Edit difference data
|---|

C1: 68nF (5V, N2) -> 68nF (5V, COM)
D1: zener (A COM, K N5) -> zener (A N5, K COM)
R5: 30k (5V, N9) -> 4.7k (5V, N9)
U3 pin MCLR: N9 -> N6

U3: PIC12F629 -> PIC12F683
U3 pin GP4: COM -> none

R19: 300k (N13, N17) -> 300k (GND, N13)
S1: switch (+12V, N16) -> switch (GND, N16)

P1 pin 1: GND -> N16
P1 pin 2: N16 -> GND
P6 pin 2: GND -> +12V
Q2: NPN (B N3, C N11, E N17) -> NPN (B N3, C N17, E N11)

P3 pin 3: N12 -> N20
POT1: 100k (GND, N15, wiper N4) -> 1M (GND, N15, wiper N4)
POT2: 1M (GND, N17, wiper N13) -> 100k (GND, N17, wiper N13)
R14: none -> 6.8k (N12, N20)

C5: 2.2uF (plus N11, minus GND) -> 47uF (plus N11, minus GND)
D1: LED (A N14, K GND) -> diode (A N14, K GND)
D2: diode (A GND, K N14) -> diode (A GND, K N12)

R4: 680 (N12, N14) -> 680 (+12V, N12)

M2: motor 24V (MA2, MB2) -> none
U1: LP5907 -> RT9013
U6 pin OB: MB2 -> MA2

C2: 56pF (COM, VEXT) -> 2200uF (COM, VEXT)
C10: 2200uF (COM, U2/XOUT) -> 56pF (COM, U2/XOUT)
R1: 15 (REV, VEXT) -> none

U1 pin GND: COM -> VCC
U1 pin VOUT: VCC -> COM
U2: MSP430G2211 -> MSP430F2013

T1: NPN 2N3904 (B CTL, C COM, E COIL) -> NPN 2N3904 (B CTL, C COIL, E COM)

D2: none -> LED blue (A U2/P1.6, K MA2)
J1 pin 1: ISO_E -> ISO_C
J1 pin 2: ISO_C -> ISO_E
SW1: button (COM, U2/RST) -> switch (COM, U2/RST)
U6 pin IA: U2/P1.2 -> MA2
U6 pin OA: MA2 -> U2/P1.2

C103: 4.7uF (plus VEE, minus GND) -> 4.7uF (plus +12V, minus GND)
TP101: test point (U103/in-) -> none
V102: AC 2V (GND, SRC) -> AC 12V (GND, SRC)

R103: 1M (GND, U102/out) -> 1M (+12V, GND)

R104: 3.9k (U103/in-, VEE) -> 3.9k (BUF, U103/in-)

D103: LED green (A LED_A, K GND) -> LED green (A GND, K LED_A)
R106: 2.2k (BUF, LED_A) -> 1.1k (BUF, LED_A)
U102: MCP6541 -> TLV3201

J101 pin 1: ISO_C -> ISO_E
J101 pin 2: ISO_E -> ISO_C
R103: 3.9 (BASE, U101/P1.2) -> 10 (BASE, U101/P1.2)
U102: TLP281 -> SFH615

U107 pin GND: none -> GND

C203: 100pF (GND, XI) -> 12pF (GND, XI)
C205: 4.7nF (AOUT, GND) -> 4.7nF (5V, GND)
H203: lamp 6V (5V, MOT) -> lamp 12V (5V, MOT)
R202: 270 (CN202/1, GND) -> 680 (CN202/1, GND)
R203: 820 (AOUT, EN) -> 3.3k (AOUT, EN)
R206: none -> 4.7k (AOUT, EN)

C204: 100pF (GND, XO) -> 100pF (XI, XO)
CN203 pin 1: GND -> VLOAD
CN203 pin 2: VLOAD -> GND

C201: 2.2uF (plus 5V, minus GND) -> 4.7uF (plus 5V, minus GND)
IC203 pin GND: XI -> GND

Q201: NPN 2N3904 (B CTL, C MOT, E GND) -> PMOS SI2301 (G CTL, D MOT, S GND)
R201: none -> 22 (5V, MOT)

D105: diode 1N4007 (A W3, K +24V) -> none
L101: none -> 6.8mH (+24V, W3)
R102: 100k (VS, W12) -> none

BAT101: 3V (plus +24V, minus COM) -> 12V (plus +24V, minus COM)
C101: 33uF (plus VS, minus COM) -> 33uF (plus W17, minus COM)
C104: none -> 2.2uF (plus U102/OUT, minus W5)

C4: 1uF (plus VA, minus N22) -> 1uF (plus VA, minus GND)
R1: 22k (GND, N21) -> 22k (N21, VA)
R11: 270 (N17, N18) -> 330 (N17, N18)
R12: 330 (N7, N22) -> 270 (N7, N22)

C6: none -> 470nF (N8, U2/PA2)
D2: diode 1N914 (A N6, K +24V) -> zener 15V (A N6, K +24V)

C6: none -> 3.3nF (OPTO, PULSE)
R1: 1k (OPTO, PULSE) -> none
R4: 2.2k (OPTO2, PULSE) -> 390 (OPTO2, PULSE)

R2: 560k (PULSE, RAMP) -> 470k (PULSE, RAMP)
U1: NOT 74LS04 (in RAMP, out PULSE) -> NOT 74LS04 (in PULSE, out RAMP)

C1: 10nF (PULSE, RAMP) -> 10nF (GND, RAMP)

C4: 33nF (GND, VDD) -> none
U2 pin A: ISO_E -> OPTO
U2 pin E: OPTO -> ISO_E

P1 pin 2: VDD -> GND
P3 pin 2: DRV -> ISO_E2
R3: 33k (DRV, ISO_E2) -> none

|---|

### Problem requirements:
Recopy the entries above in their entirety, exactly.

### Response area:
C1: 68nF (5V, N2) -> 68nF (5V, COM)
D1: zener (A COM, K N5) -> zener (A N5, K COM)
R5: 30k (5V, N9) -> 4.7k (5V, N9)
U3 pin MCLR: N9 -> N6

U3: PIC12F629 -> PIC12F683
U3 pin GP4: COM -> none

R19: 300k (N13, N17) -> 300k (GND, N13)
S1: switch (+12V, N16) -> switch (GND, N16)

P1 pin 1: GND -> N16
P1 pin 2: N16 -> GND
P6 pin 2: GND -> +12V
Q2: NPN (B N3, C N11, E N17) -> NPN (B N3, C N17, E N11)

P3 pin 3: N12 -> N20
POT1: 100k (GND, N15, wiper N4) -> 1M (GND, N15, wiper N4)
POT2: 1M (GND, N17, wiper N13) -> 100k (GND, N17, wiper N13)
R14: none -> 6.8k (N12, N20)

C5: 2.2uF (plus N11, minus GND) -> 47uF (plus N11, minus GND)
D1: LED (A N14, K GND) -> diode (A N14, K GND)
D2: diode (A GND, K N14) -> diode (A GND, K N12)

R4: 680 (N12, N14) -> 680 (+12V, N12)

M2: motor 24V (MA2, MB2) -> none
U1: LP5907 -> RT9013
U6 pin OB: MB2 -> MA2

C2: 56pF (COM, VEXT) -> 2200uF (COM, VEXT)
C10: 2200uF (COM, U2/XOUT) -> 56pF (COM, U2/XOUT)
R1: 15 (REV, VEXT) -> none

U1 pin GND: COM -> VCC
U1 pin VOUT: VCC -> COM
U2: MSP430G2211 -> MSP430F2013

T1: NPN 2N3904 (B CTL, C COM, E COIL) -> NPN 2N3904 (B CTL, C COIL, E COM)

D2: none -> LED blue (A U2/P1.6, K MA2)
J1 pin 1: ISO_E -> ISO_C
J1 pin 2: ISO_C -> ISO_E
SW1: button (COM, U2/RST) -> switch (COM, U2/RST)
U6 pin IA: U2/P1.2 -> MA2
U6 pin OA: MA2 -> U2/P1.2

C103: 4.7uF (plus VEE, minus GND) -> 4.7uF (plus +12V, minus GND)
TP101: test point (U103/in-) -> none
V102: AC 2V (GND, SRC) -> AC 12V (GND, SRC)

R103: 1M (GND, U102/out) -> 1M (+12V, GND)

R104: 3.9k (U103/in-, VEE) -> 3.9k (BUF, U103/in-)

D103: LED green (A LED_A, K GND) -> LED green (A GND, K LED_A)
R106: 2.2k (BUF, LED_A) -> 1.1k (BUF, LED_A)
U102: MCP6541 -> TLV3201

J101 pin 1: ISO_C -> ISO_E
J101 pin 2: ISO_E -> ISO_C
R103: 3.9 (BASE, U101/P1.2) -> 10 (BASE, U101/P1.2)
U102: TLP281 -> SFH615

U107 pin GND: none -> GND

C203: 100pF (GND, XI) -> 12pF (GND, XI)
C205: 4.7nF (AOUT, GND) -> 4.7nF (5V, GND)
H203: lamp 6V (5V, MOT) -> lamp 12V (5V, MOT)
R202: 270 (CN202/1, GND) -> 680 (CN202/1, GND)
R203: 820 (AOUT, EN) -> 3.3k (AOUT, EN)
R206: none -> 4.7k (AOUT, EN)

C204: 100pF (GND, XO) -> 100pF (XI, XO)
CN203 pin 1: GND -> VLOAD
CN203 pin 2: VLOAD -> GND

C201: 2.2uF (plus 5V, minus GND) -> 4.7uF (plus 5V, minus GND)
IC203 pin GND: XI -> GND

Q201: NPN 2N3904 (B CTL, C MOT, E GND) -> PMOS SI2301 (G CTL, D MOT, S GND)
R201: none -> 22 (5V, MOT)

D105: diode 1N4007 (A W3, K +24V) -> none
L101: none -> 6.8mH (+24V, W3)
R102: 100k (VS, W12) -> none

BAT101: 3V (plus +24V, minus COM) -> 12V (plus +24V, minus COM)
C101: 33uF (plus VS, minus COM) -> 33uF (plus W17, minus COM)
C104: none -> 2.2uF (plus U102/OUT, minus W5)

C4: 1uF (plus VA, minus N22) -> 1uF (plus VA, minus GND)
R1: 22k (GND, N21) -> 22k (N21, VA)
R11: 270 (N17, N18) -> 330 (N17, N18)
R12: 330 (N7, N22) -> 270 (N7, N22)

C6: none -> 470nF (N8, U2/PA2)
D2: diode 1N914 (A N6, K +24V) -> zener 15V (A N6, K +24V)

C6: none -> 3.3nF (OPTO, PULSE)
R1: 1k (OPTO, PULSE) -> none
R4: 2.2k (OPTO2, PULSE) -> 390 (OPTO2, PULSE)

R2: 560k (PULSE, RAMP) -> 470k (PULSE, RAMP)
U1: NOT 74LS04 (in RAMP, out PULSE) -> NOT 74LS04 (in PULSE, out RAMP)

C1: 10nF (PULSE, RAMP) -> 10nF (GND, RAMP)

C4: 33nF (GND, VDD) -> none
U2 pin A: ISO_E -> OPTO
U2 pin E: OPTO -> ISO_E

P1 pin 2: VDD -> GND
P3 pin 2: DRV -> ISO_E2
R3: 33k (DRV, ISO_E2) -> none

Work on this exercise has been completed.